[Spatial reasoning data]

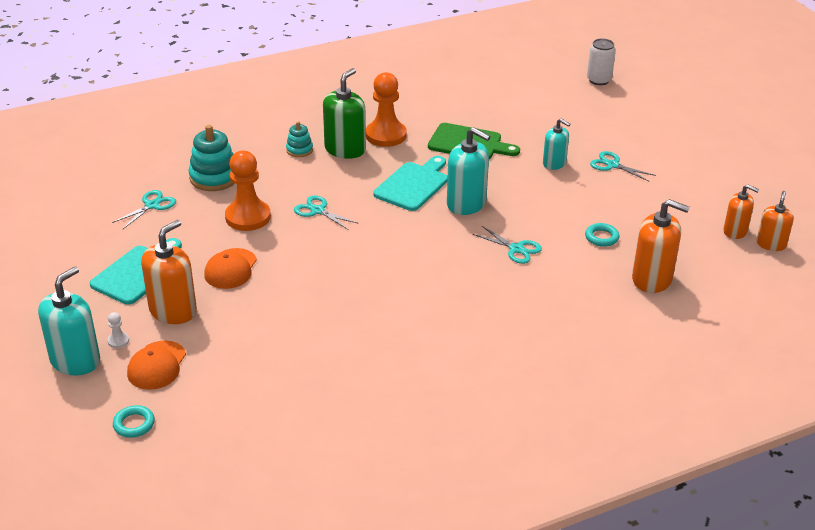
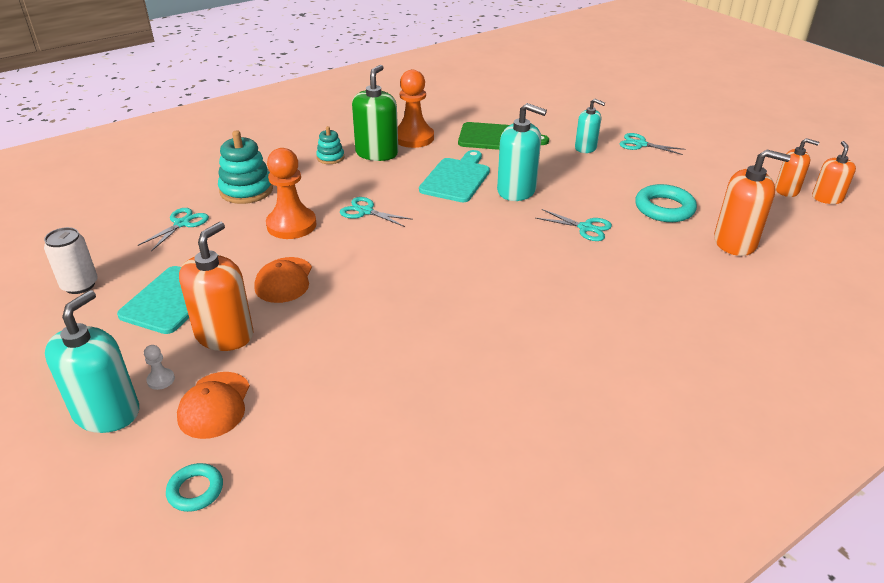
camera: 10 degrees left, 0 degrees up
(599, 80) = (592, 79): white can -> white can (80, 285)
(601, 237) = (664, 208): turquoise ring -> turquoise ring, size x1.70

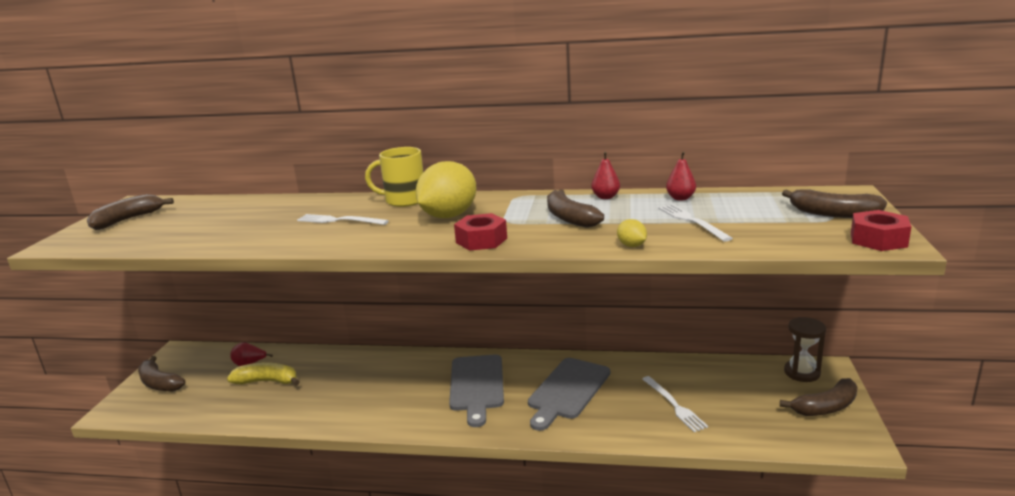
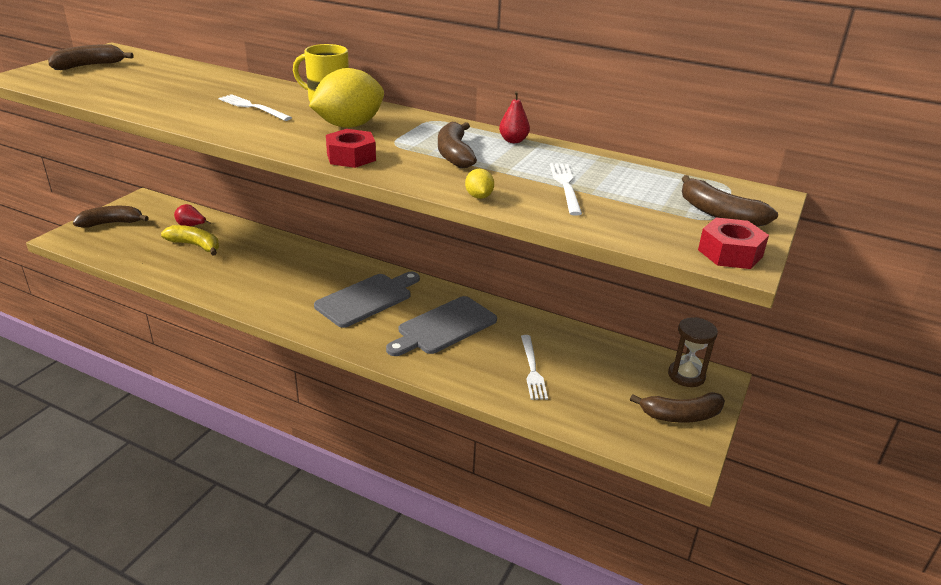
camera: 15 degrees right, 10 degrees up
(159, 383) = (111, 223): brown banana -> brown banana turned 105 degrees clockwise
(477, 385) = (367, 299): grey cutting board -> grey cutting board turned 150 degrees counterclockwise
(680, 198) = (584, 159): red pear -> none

**Directions for this task**
Beginning at the line where "(477, 385) = (367, 299): grey" appears, extract each line through the end of the data above; keep them exact and include nothing else.

**Solution to the problem**
(477, 385) = (367, 299): grey cutting board -> grey cutting board turned 150 degrees counterclockwise
(680, 198) = (584, 159): red pear -> none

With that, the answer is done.